— Exercise brief —
Count the lines in the material that contain the word "blue". Reply with that number alone.

— Supplied records —
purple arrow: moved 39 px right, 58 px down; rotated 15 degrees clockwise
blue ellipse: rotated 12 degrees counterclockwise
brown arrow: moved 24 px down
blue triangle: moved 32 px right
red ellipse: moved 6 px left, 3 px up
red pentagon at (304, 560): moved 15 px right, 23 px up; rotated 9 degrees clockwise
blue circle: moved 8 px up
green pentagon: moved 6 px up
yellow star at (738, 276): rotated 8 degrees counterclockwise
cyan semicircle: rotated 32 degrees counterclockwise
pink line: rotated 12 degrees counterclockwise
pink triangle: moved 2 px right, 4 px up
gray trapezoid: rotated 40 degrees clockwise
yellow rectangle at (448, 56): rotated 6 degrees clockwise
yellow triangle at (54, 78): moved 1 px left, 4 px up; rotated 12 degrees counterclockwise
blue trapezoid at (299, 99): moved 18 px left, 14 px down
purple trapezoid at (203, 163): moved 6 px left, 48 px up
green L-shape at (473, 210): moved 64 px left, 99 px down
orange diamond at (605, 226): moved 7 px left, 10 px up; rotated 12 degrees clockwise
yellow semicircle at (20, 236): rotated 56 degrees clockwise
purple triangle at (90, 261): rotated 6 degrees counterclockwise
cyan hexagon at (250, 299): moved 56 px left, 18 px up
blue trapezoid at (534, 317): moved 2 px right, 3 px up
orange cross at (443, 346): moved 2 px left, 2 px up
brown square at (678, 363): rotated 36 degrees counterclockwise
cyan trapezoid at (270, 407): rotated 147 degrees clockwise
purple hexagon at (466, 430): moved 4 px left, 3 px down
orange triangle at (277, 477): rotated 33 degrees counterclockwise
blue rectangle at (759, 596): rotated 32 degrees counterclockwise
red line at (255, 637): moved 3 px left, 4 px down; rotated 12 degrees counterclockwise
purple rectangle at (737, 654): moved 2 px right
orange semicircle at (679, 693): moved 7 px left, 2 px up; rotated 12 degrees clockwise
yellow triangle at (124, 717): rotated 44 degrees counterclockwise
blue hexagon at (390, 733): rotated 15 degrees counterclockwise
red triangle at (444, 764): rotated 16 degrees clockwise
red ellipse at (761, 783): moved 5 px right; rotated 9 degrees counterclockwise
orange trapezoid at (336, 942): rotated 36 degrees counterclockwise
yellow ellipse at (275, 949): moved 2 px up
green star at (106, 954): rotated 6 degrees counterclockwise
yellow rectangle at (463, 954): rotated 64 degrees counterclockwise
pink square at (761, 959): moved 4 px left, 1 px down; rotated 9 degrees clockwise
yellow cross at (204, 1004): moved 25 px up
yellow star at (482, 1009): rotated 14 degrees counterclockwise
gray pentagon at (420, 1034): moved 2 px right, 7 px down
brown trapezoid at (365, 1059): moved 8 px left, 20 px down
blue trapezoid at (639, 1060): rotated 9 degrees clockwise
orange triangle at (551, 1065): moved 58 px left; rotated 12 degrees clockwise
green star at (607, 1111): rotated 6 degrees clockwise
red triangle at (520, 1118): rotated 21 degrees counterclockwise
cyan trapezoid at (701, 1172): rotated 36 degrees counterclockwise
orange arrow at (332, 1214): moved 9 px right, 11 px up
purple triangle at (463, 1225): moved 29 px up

— Finished task —
8